**GESPEICHERTE DATEN**.
══════

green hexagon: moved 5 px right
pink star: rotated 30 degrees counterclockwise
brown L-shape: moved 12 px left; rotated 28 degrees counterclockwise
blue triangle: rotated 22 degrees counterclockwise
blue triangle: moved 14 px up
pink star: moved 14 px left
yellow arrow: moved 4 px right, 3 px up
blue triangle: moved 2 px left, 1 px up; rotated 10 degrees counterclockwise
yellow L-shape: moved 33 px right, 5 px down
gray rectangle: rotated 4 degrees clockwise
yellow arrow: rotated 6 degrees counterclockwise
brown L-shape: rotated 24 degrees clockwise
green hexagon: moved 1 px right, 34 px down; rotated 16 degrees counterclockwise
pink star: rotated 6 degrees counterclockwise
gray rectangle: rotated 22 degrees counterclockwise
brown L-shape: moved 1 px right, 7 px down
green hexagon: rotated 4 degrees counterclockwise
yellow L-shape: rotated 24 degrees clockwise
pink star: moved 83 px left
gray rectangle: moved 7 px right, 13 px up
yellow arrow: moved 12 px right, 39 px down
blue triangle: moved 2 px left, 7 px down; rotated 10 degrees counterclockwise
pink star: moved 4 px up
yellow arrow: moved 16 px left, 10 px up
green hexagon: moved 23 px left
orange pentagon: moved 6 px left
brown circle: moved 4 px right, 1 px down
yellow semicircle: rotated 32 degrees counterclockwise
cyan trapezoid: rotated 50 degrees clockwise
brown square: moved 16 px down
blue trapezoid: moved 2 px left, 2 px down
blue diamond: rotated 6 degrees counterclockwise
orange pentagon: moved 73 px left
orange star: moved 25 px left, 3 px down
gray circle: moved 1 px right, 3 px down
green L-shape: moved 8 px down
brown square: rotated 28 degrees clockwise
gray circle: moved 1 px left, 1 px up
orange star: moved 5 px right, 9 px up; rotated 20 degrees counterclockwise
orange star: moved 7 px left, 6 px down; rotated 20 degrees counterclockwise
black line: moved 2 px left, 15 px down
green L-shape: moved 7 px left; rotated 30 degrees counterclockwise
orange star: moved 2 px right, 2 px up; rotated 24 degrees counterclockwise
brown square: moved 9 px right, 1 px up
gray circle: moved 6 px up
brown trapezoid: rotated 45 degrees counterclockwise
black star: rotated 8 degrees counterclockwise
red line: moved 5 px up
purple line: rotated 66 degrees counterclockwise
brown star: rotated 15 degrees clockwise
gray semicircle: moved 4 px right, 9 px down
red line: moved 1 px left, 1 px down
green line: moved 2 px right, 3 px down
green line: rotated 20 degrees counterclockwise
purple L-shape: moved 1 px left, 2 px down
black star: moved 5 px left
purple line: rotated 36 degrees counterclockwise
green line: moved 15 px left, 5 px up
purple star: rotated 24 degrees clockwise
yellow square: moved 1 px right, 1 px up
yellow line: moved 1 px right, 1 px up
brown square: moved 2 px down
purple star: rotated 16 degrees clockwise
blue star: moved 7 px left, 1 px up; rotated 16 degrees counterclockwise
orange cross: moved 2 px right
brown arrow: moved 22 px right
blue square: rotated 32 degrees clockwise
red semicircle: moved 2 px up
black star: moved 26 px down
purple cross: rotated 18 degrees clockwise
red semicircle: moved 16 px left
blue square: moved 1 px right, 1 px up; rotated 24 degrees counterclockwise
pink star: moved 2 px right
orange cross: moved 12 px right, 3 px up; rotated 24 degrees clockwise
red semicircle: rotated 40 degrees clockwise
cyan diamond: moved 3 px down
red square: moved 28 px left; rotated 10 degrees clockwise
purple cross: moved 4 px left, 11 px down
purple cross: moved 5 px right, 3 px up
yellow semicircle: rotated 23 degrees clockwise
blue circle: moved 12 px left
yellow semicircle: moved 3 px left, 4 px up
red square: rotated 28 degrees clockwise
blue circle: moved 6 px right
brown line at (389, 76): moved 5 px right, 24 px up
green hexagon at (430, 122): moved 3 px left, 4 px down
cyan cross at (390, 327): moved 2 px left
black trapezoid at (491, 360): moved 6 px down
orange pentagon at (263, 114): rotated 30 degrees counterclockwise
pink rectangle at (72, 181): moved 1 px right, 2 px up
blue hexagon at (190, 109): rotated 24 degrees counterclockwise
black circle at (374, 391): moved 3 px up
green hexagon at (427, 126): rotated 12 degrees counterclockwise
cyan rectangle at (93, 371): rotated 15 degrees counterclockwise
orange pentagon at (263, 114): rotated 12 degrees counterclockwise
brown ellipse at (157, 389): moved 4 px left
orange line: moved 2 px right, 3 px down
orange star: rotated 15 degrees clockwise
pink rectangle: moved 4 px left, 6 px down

══════

**ZU ERLEDIGEN**. Kannst du das gesamte Material oben Zeile für Zeile unverändert wiedergeben?

**ERWARTETE AUSGABE**.
green hexagon: moved 5 px right
pink star: rotated 30 degrees counterclockwise
brown L-shape: moved 12 px left; rotated 28 degrees counterclockwise
blue triangle: rotated 22 degrees counterclockwise
blue triangle: moved 14 px up
pink star: moved 14 px left
yellow arrow: moved 4 px right, 3 px up
blue triangle: moved 2 px left, 1 px up; rotated 10 degrees counterclockwise
yellow L-shape: moved 33 px right, 5 px down
gray rectangle: rotated 4 degrees clockwise
yellow arrow: rotated 6 degrees counterclockwise
brown L-shape: rotated 24 degrees clockwise
green hexagon: moved 1 px right, 34 px down; rotated 16 degrees counterclockwise
pink star: rotated 6 degrees counterclockwise
gray rectangle: rotated 22 degrees counterclockwise
brown L-shape: moved 1 px right, 7 px down
green hexagon: rotated 4 degrees counterclockwise
yellow L-shape: rotated 24 degrees clockwise
pink star: moved 83 px left
gray rectangle: moved 7 px right, 13 px up
yellow arrow: moved 12 px right, 39 px down
blue triangle: moved 2 px left, 7 px down; rotated 10 degrees counterclockwise
pink star: moved 4 px up
yellow arrow: moved 16 px left, 10 px up
green hexagon: moved 23 px left
orange pentagon: moved 6 px left
brown circle: moved 4 px right, 1 px down
yellow semicircle: rotated 32 degrees counterclockwise
cyan trapezoid: rotated 50 degrees clockwise
brown square: moved 16 px down
blue trapezoid: moved 2 px left, 2 px down
blue diamond: rotated 6 degrees counterclockwise
orange pentagon: moved 73 px left
orange star: moved 25 px left, 3 px down
gray circle: moved 1 px right, 3 px down
green L-shape: moved 8 px down
brown square: rotated 28 degrees clockwise
gray circle: moved 1 px left, 1 px up
orange star: moved 5 px right, 9 px up; rotated 20 degrees counterclockwise
orange star: moved 7 px left, 6 px down; rotated 20 degrees counterclockwise
black line: moved 2 px left, 15 px down
green L-shape: moved 7 px left; rotated 30 degrees counterclockwise
orange star: moved 2 px right, 2 px up; rotated 24 degrees counterclockwise
brown square: moved 9 px right, 1 px up
gray circle: moved 6 px up
brown trapezoid: rotated 45 degrees counterclockwise
black star: rotated 8 degrees counterclockwise
red line: moved 5 px up
purple line: rotated 66 degrees counterclockwise
brown star: rotated 15 degrees clockwise
gray semicircle: moved 4 px right, 9 px down
red line: moved 1 px left, 1 px down
green line: moved 2 px right, 3 px down
green line: rotated 20 degrees counterclockwise
purple L-shape: moved 1 px left, 2 px down
black star: moved 5 px left
purple line: rotated 36 degrees counterclockwise
green line: moved 15 px left, 5 px up
purple star: rotated 24 degrees clockwise
yellow square: moved 1 px right, 1 px up
yellow line: moved 1 px right, 1 px up
brown square: moved 2 px down
purple star: rotated 16 degrees clockwise
blue star: moved 7 px left, 1 px up; rotated 16 degrees counterclockwise
orange cross: moved 2 px right
brown arrow: moved 22 px right
blue square: rotated 32 degrees clockwise
red semicircle: moved 2 px up
black star: moved 26 px down
purple cross: rotated 18 degrees clockwise
red semicircle: moved 16 px left
blue square: moved 1 px right, 1 px up; rotated 24 degrees counterclockwise
pink star: moved 2 px right
orange cross: moved 12 px right, 3 px up; rotated 24 degrees clockwise
red semicircle: rotated 40 degrees clockwise
cyan diamond: moved 3 px down
red square: moved 28 px left; rotated 10 degrees clockwise
purple cross: moved 4 px left, 11 px down
purple cross: moved 5 px right, 3 px up
yellow semicircle: rotated 23 degrees clockwise
blue circle: moved 12 px left
yellow semicircle: moved 3 px left, 4 px up
red square: rotated 28 degrees clockwise
blue circle: moved 6 px right
brown line at (389, 76): moved 5 px right, 24 px up
green hexagon at (430, 122): moved 3 px left, 4 px down
cyan cross at (390, 327): moved 2 px left
black trapezoid at (491, 360): moved 6 px down
orange pentagon at (263, 114): rotated 30 degrees counterclockwise
pink rectangle at (72, 181): moved 1 px right, 2 px up
blue hexagon at (190, 109): rotated 24 degrees counterclockwise
black circle at (374, 391): moved 3 px up
green hexagon at (427, 126): rotated 12 degrees counterclockwise
cyan rectangle at (93, 371): rotated 15 degrees counterclockwise
orange pentagon at (263, 114): rotated 12 degrees counterclockwise
brown ellipse at (157, 389): moved 4 px left
orange line: moved 2 px right, 3 px down
orange star: rotated 15 degrees clockwise
pink rectangle: moved 4 px left, 6 px down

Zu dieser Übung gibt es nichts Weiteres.